# [ASSIGNMENT]
List all lines in the material below that contain "turned".

....

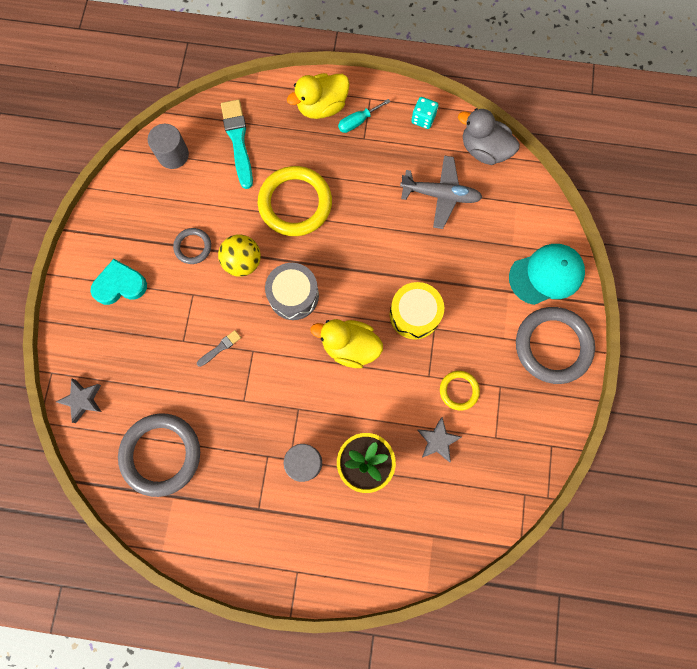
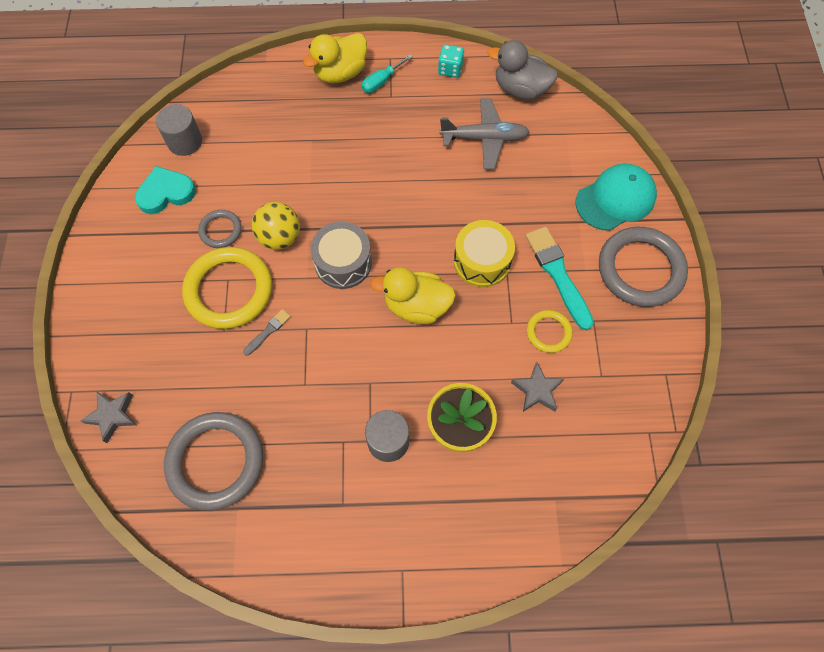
camera: 10 degrees left, 10 degrees down
(120, 285) = (142, 282): turquoise heart -> turquoise heart (166, 193)
(238, 141) = (255, 118): turquoise brush -> turquoise brush (558, 274)
(295, 203) = (328, 169): yellow ring -> yellow ring (229, 290)

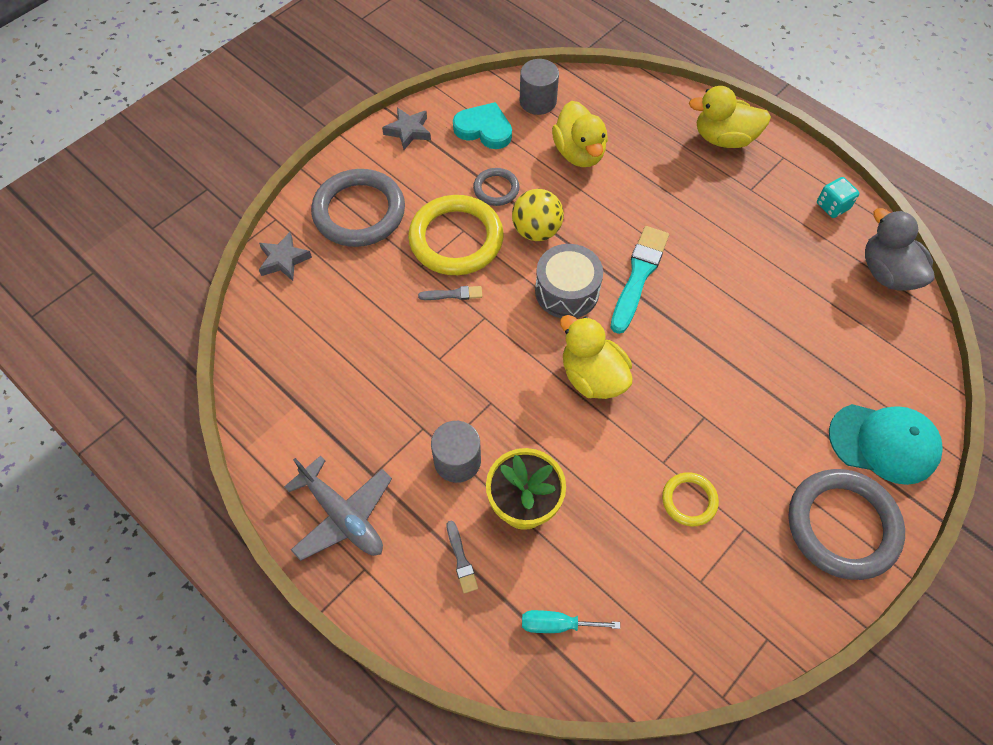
camera: 45 degrees right, 5 degrees down
(216, 461) = (317, 356): grey ring -> grey ring (359, 212)
(253, 158) = (579, 153): none -> yellow duck
(381, 81) = (754, 171): turquoise screwdriver -> turquoise screwdriver (557, 624)
(456, 501) = (461, 559): none -> grey brush
(482, 261) = (690, 389): yellow drum -> none
(484, 138) = (804, 289): grey plane -> grey plane (343, 516)
(537, 390) = (626, 538): grey star -> grey star (408, 131)
(558, 274) = (751, 460): turquoise brush -> turquoise brush (638, 276)

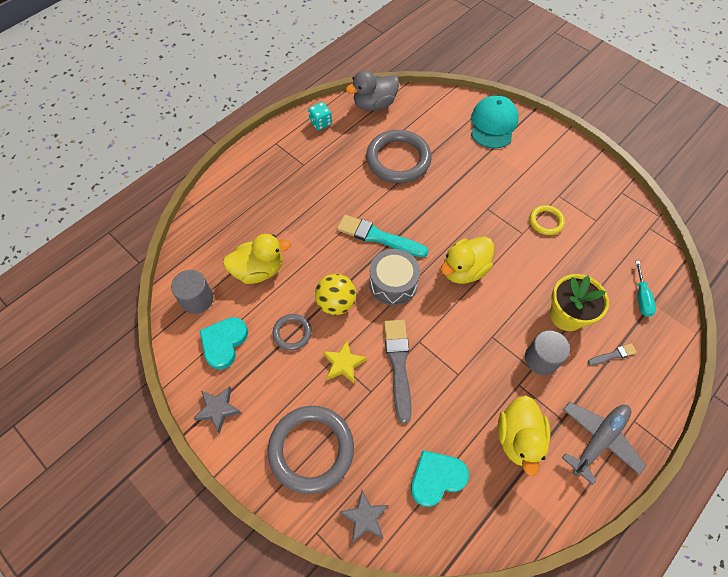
camera: 90 degrees left, 0 degrees up
(316, 328) = (436, 478): none -> turquoise heart
(453, 294) = (398, 365): grey brush -> grey brush, size x2.04
(456, 239) = (343, 364): yellow ring -> yellow star
(724, 138) = (254, 175): yellow duck -> yellow duck (518, 438)
(842, 526) = (548, 150): grey ring -> grey ring (398, 159)

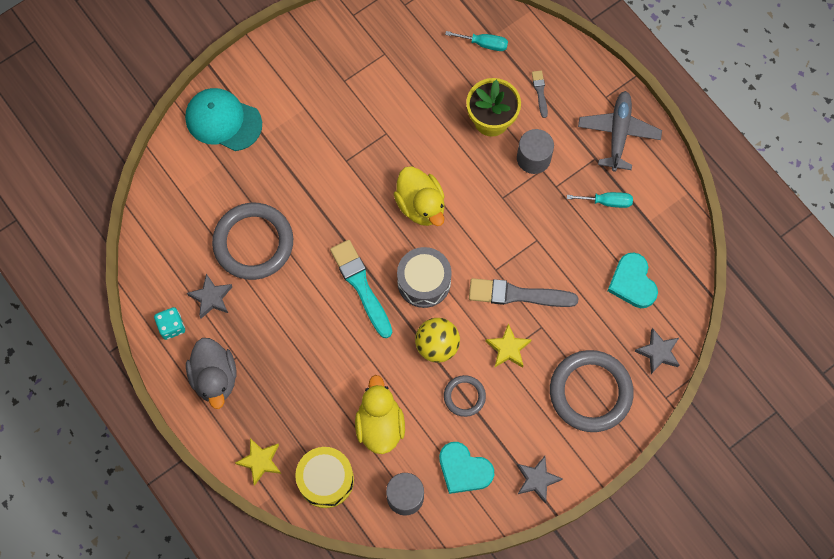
camera: 80 degrees left, 10 degrees up
(209, 239) = (326, 480): none -> yellow drum
(221, 193) = (260, 461): none -> yellow star
(348, 141) = (211, 298): none -> grey star
(374, 104) = (155, 254): grey duck -> grey duck (215, 378)
(379, 237) = (361, 286): turquoise brush -> turquoise brush turned 120 degrees clockwise
(518, 438) = (607, 202): yellow duck -> turquoise screwdriver
(546, 221) = (376, 104): yellow ring -> none
(598, 440) = (618, 133): grey plane -> grey plane turned 45 degrees clockwise

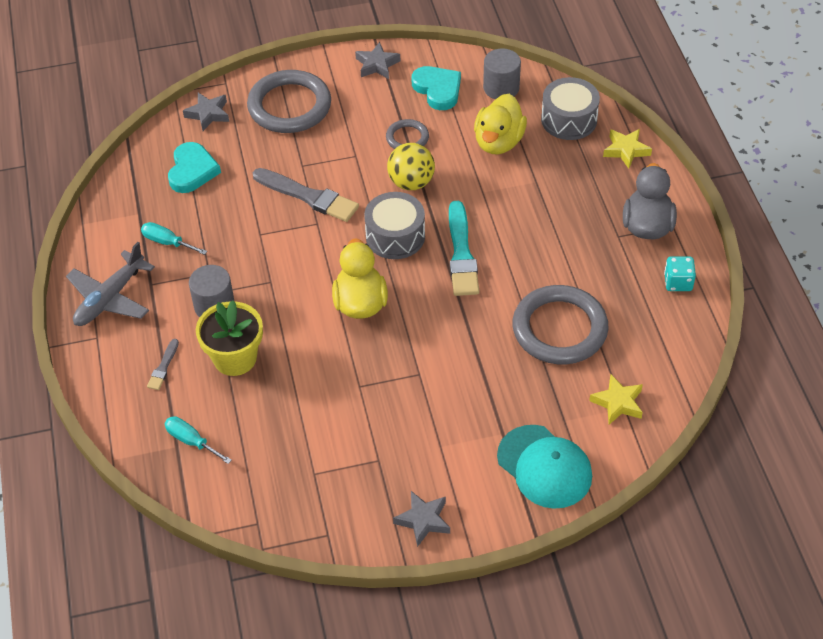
camera: 155 degrees left, 20 degrees down
(211, 298) = (625, 294): grey star -> grey star (423, 520)
(326, 480) = (569, 120): yellow drum -> grey drum
(508, 349) = (344, 159): yellow star -> yellow star (618, 403)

....

# [RESULT BELOW]
(379, 237) = (361, 286): turquoise brush -> turquoise brush turned 120 degrees clockwise
(598, 440) = (618, 133): grey plane -> grey plane turned 45 degrees clockwise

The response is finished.